--- Source records Enclosed Below ---

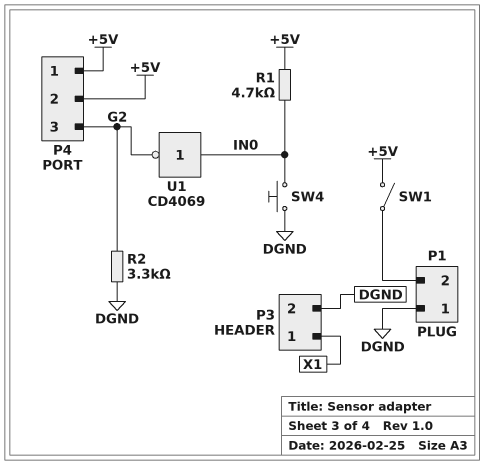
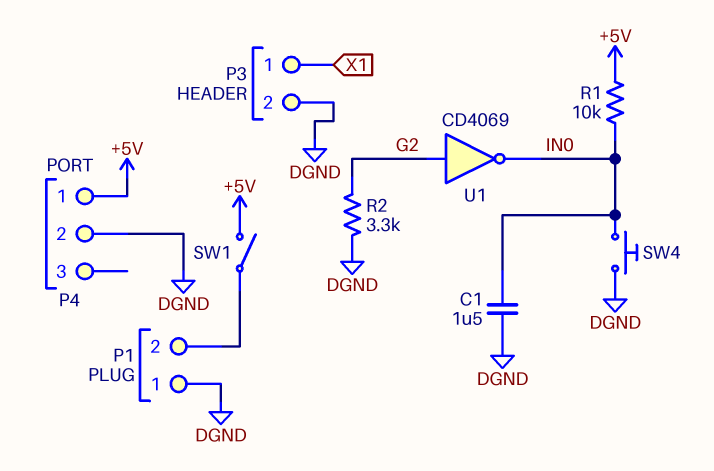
C1: none -> 1.5uF (DGND, IN0)
P4 pin 2: +5V -> DGND
P4 pin 3: G2 -> none
R1: 4.7k (+5V, IN0) -> 10k (+5V, IN0)
U1: NOT CD4069 (in IN0, out G2) -> NOT CD4069 (in G2, out IN0)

--- End of Enclosed Source records ---

The line containing "R1: 4.7k (+5V, IN0) -> 10k (+5V, IN0)" and all lines after it, to the end of the records, are to be output exactly and alone.

R1: 4.7k (+5V, IN0) -> 10k (+5V, IN0)
U1: NOT CD4069 (in IN0, out G2) -> NOT CD4069 (in G2, out IN0)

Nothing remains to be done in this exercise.